Task prompt =
Among the records below, find each line that includes the string "none" and copy it.

### Supplied material ###

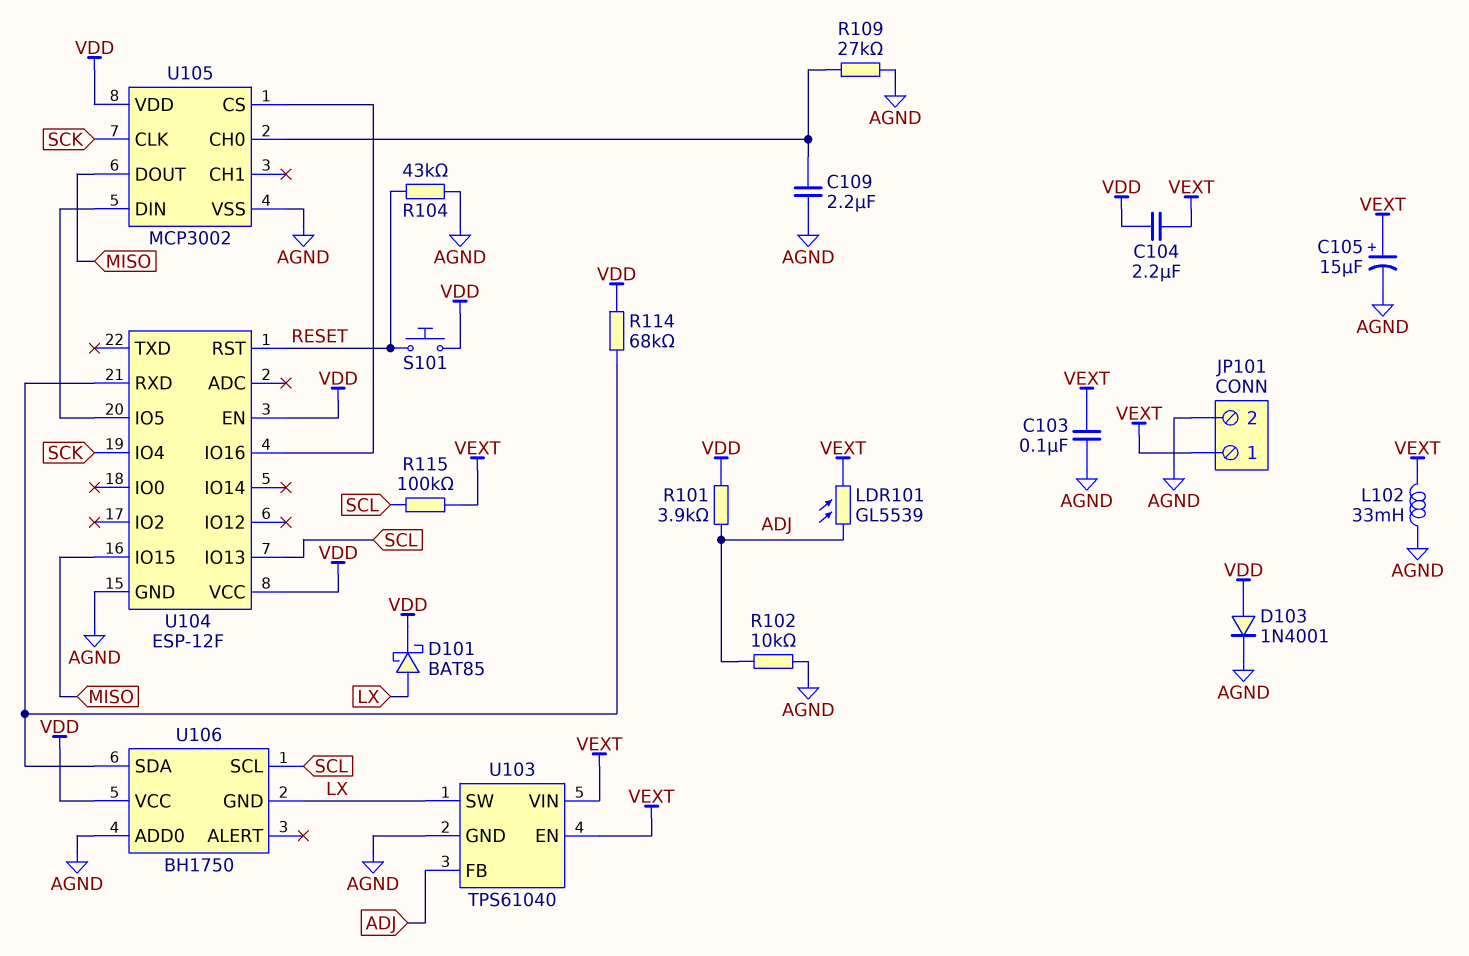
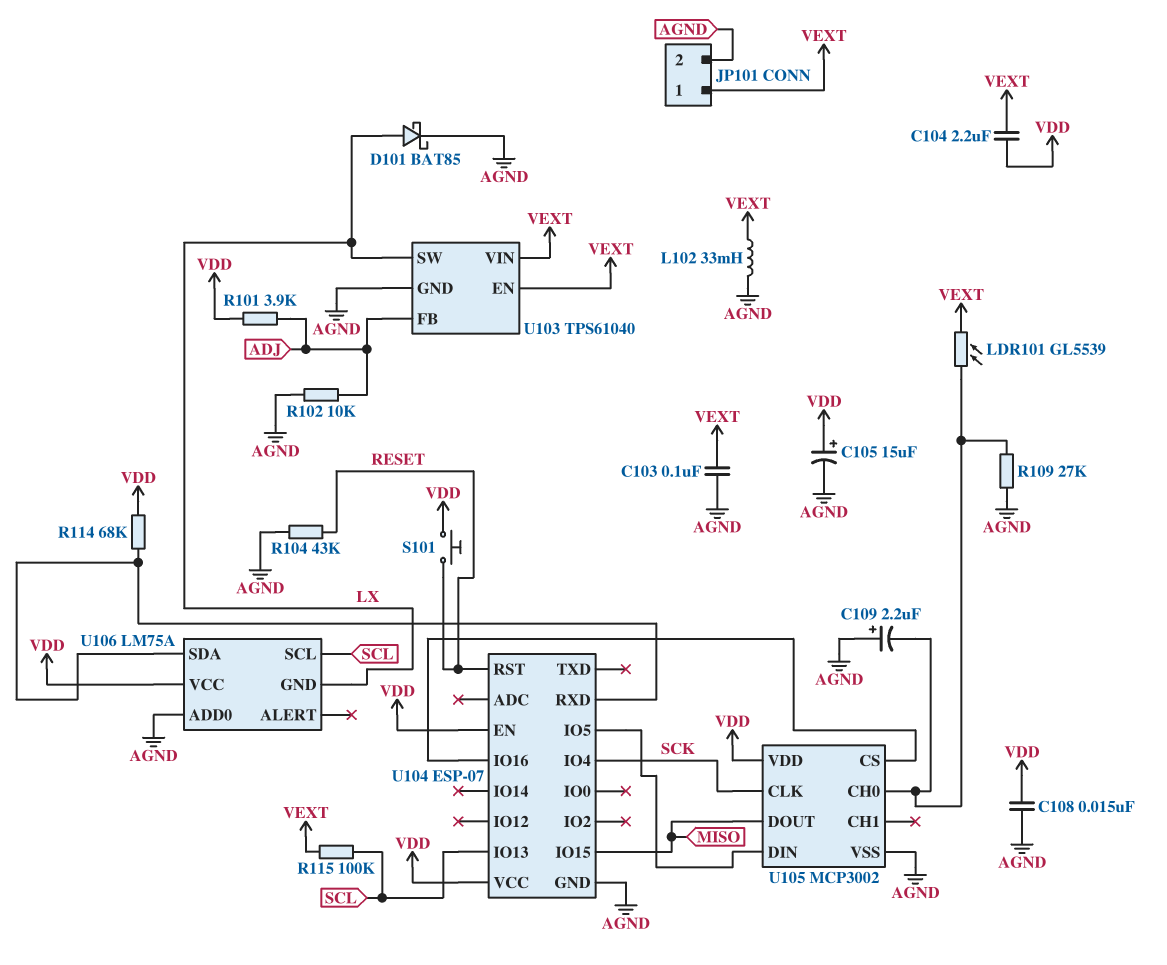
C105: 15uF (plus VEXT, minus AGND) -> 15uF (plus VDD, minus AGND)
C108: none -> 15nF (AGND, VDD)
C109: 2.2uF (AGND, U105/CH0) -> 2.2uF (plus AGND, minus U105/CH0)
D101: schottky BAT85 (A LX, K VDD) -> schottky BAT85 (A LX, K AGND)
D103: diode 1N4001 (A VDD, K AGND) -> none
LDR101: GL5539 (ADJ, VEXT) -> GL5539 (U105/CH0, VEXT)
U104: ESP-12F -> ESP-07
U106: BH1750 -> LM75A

###

Answer box =
C108: none -> 15nF (AGND, VDD)
D103: diode 1N4001 (A VDD, K AGND) -> none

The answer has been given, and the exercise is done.